* [Try it]
Write out the line that contains "where | amount |", then every following line to the end of the records below, with no other lines and no changes.

--------

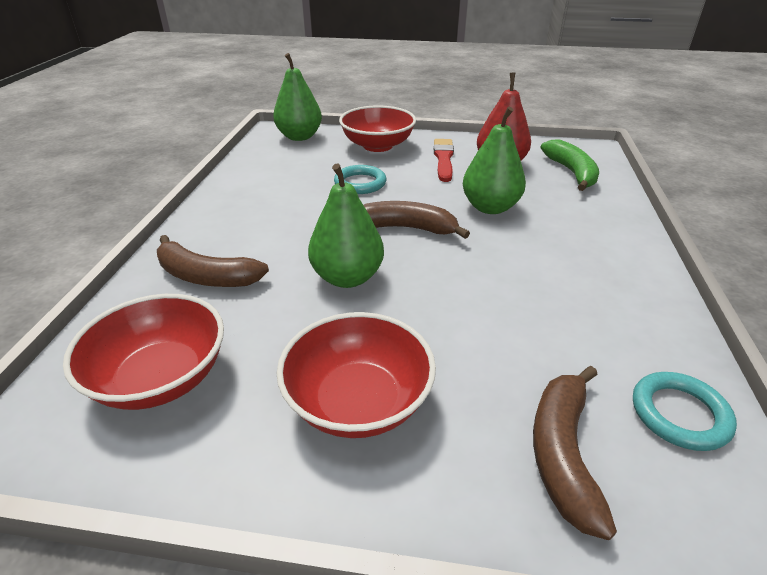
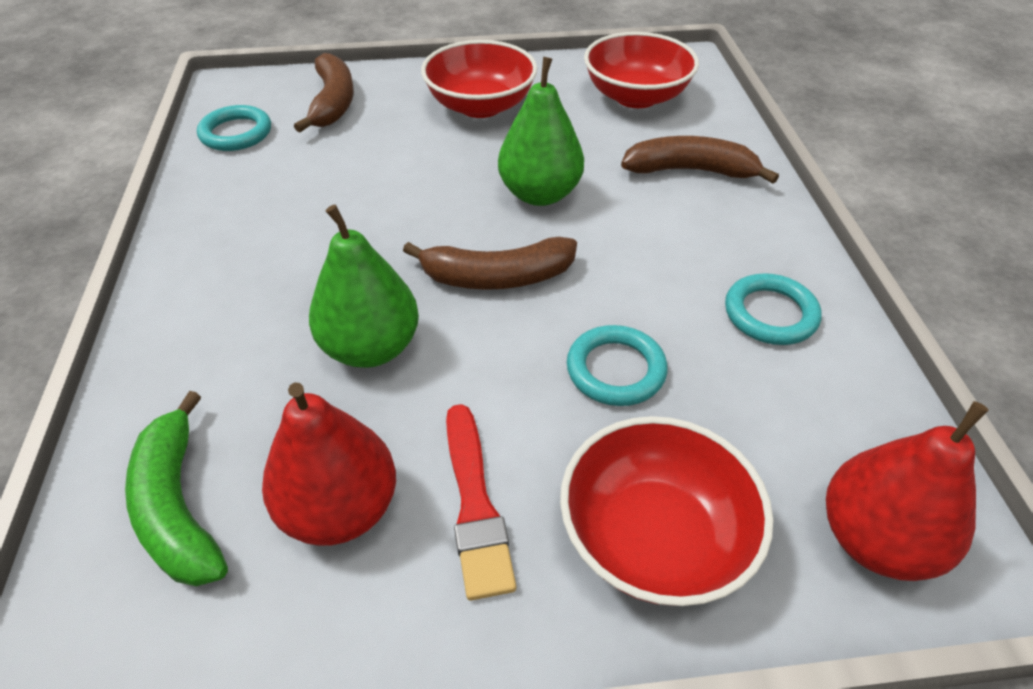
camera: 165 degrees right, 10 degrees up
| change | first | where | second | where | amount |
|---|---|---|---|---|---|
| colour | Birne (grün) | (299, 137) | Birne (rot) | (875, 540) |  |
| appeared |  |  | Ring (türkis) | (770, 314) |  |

--------

* [Written reply]
| change | first | where | second | where | amount |
|---|---|---|---|---|---|
| colour | Birne (grün) | (299, 137) | Birne (rot) | (875, 540) |  |
| appeared |  |  | Ring (türkis) | (770, 314) |  |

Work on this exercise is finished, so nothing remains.